• [What this task involves]:
Within the entries below, output exactly the lines between the line containing "brown hat [441,241,543,346]" and the line containing "orange button [224,541,272,585]", inclusive, and omit any picture.

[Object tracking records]

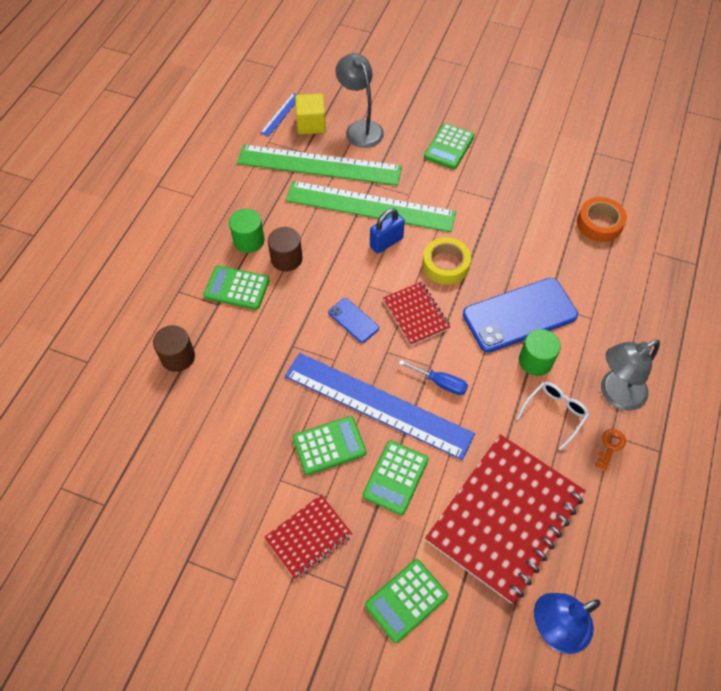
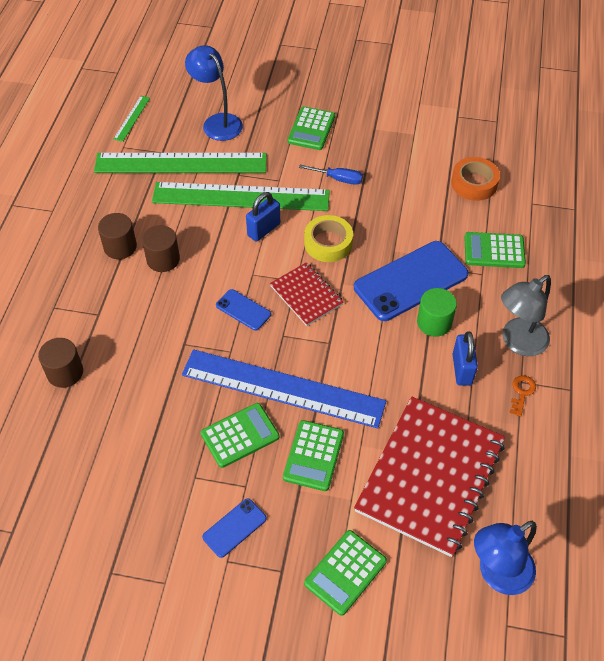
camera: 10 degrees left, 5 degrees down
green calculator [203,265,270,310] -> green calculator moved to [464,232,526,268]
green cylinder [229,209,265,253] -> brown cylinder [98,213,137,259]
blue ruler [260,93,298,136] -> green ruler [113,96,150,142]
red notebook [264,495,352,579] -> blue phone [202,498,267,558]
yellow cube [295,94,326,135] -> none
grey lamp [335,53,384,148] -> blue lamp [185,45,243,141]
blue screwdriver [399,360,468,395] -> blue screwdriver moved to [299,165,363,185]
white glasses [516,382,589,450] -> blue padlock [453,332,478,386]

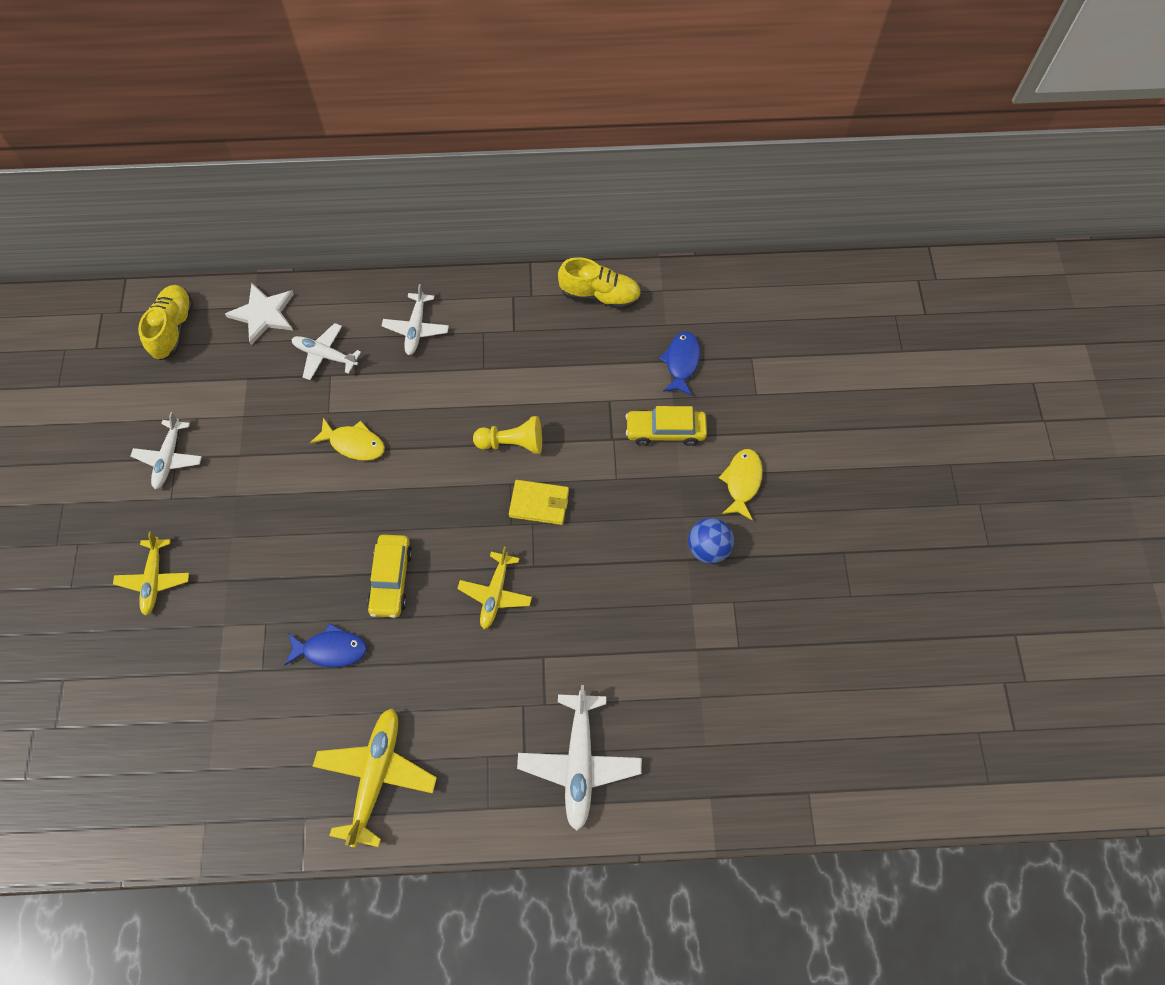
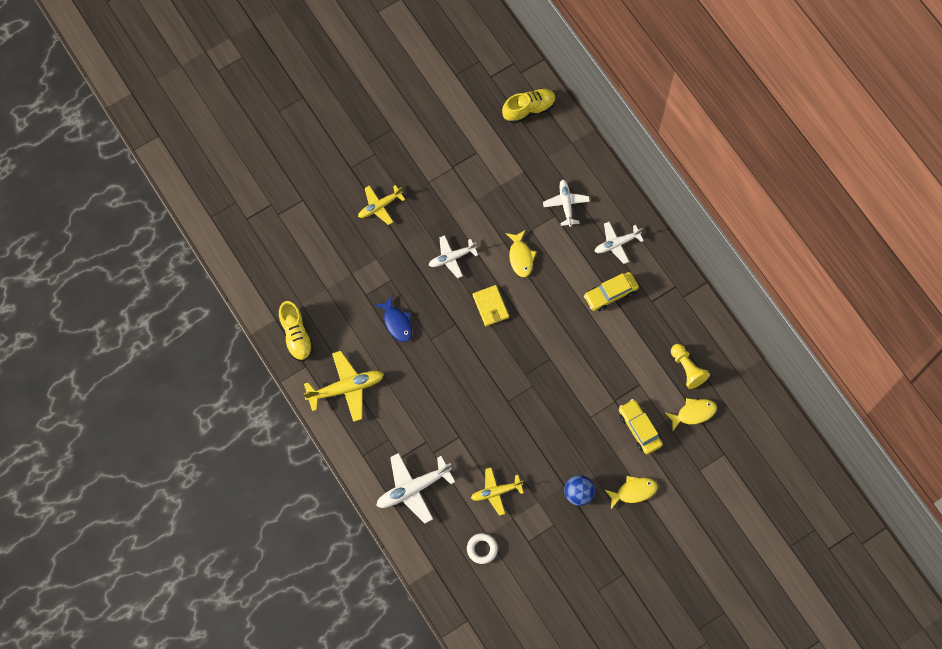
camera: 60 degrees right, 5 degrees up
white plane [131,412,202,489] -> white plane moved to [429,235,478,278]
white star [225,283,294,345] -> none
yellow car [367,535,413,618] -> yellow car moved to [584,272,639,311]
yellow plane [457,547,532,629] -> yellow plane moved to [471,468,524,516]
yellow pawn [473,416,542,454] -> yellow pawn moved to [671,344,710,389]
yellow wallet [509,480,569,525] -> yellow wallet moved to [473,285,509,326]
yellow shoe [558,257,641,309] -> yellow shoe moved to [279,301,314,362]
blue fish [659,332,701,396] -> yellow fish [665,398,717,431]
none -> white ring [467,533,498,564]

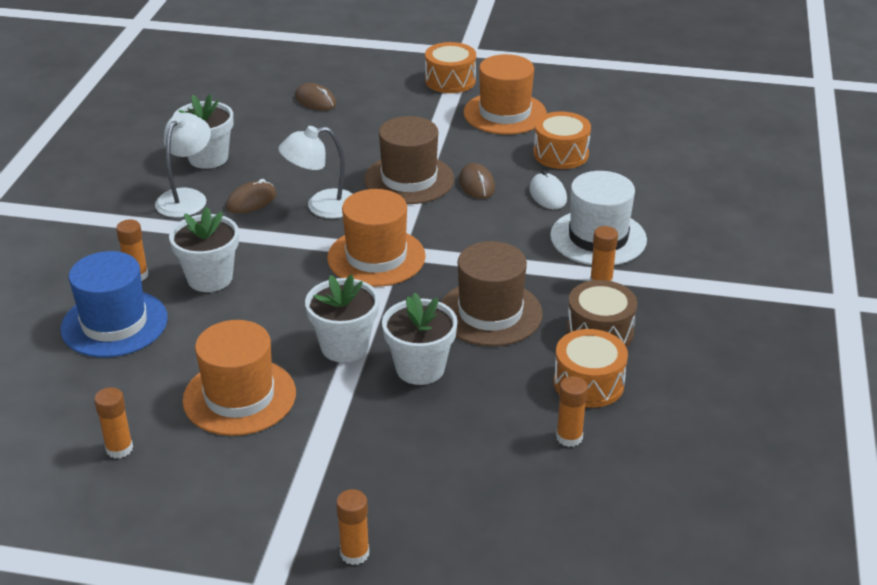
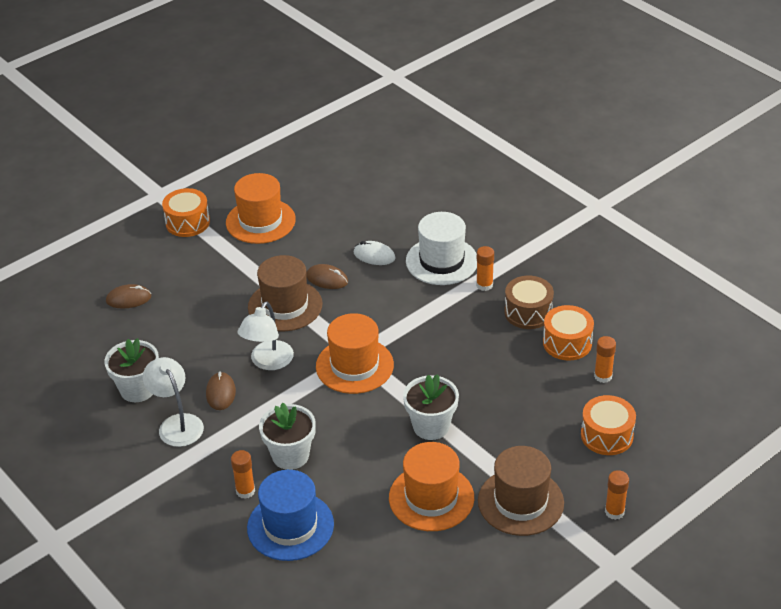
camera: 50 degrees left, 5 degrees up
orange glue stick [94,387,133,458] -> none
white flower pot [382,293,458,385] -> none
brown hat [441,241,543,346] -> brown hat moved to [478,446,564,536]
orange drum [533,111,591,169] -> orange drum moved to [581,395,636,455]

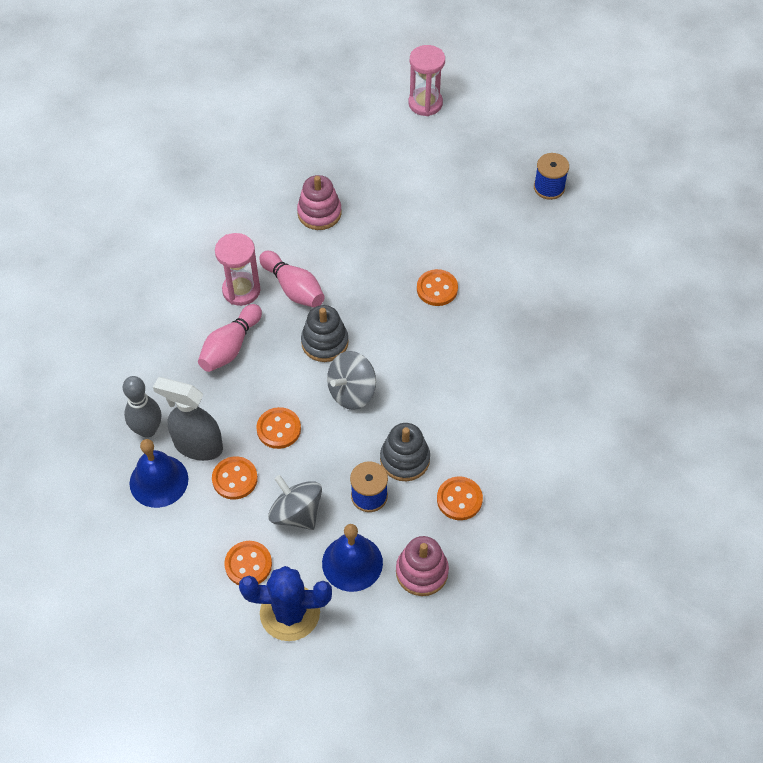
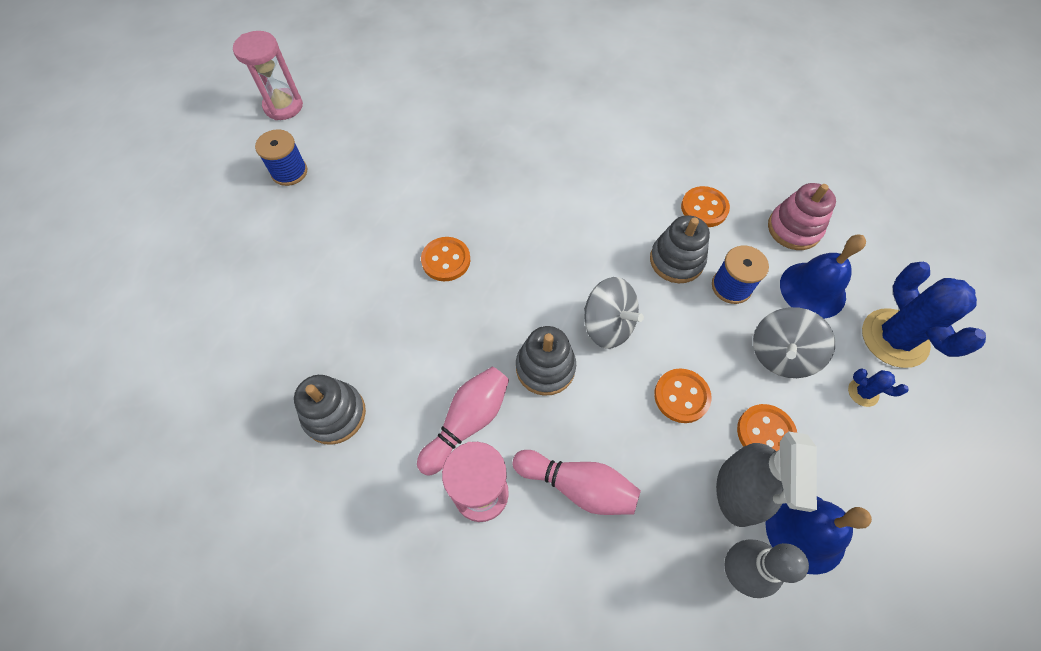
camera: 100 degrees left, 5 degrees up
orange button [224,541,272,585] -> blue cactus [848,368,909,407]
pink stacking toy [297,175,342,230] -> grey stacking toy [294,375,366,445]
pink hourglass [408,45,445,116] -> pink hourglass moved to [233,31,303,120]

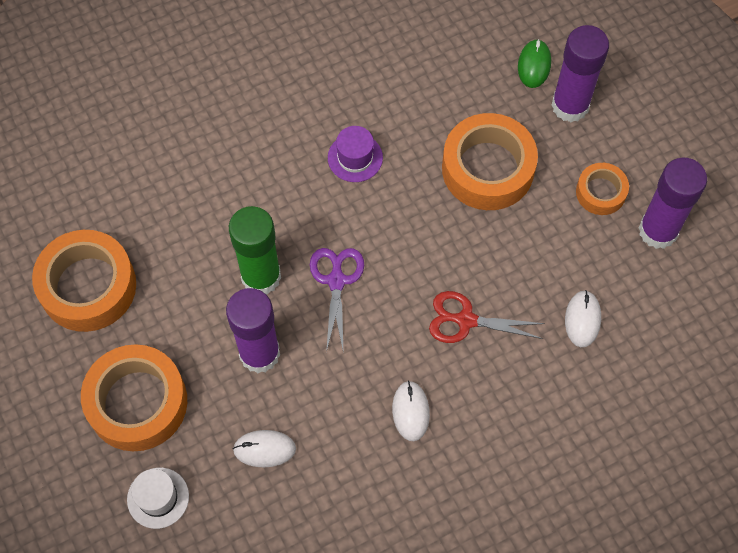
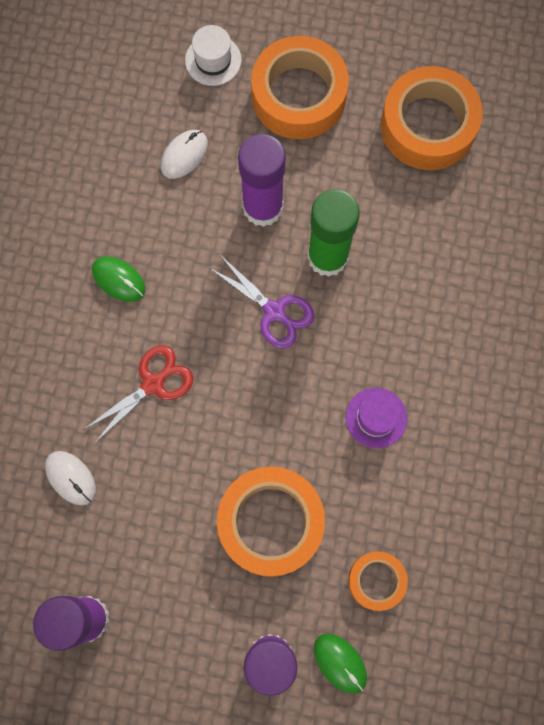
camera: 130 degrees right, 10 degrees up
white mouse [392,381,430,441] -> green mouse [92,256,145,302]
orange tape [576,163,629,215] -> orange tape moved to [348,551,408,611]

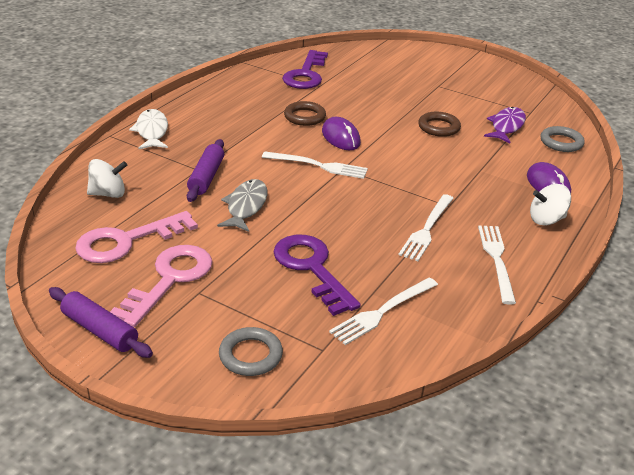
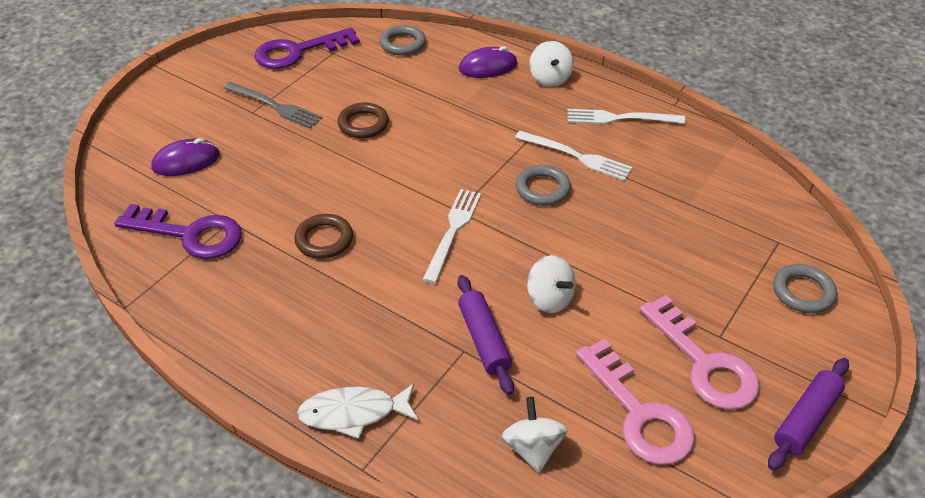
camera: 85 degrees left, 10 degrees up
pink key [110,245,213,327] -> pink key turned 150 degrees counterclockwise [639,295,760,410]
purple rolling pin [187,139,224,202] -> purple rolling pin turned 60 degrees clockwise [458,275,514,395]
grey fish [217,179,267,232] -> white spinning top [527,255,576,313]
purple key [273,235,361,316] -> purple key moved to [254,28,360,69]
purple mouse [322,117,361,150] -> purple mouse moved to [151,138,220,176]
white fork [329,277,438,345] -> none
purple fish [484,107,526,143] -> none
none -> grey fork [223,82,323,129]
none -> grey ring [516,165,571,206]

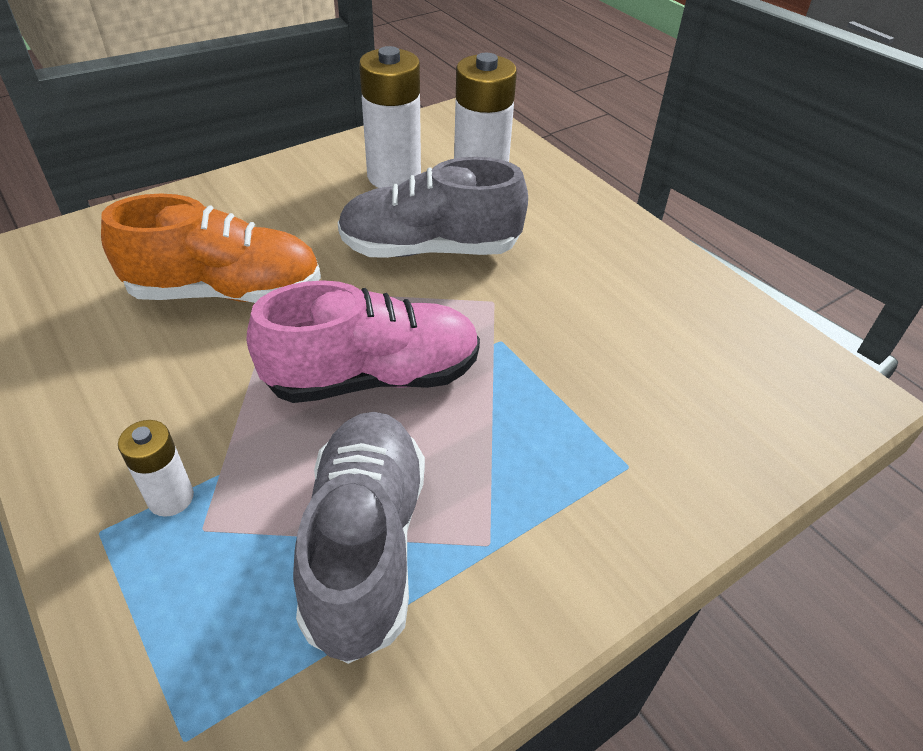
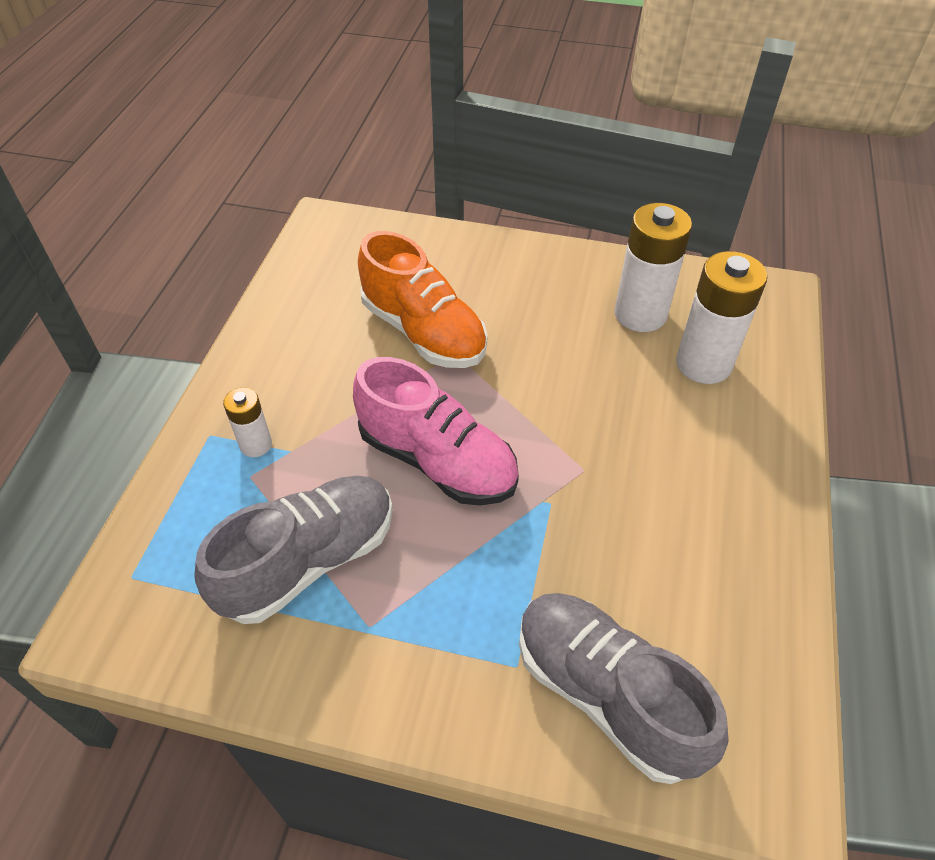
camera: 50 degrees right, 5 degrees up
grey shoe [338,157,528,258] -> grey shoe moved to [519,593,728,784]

• [Exercise response]:
brown hat [441,241,543,346] -> brown hat moved to [478,446,564,536]
orange drum [533,111,591,169] -> orange drum moved to [581,395,636,455]

camera: 100 degrees left, 5 degrees up
orange button [224,541,272,585] -> blue cactus [848,368,909,407]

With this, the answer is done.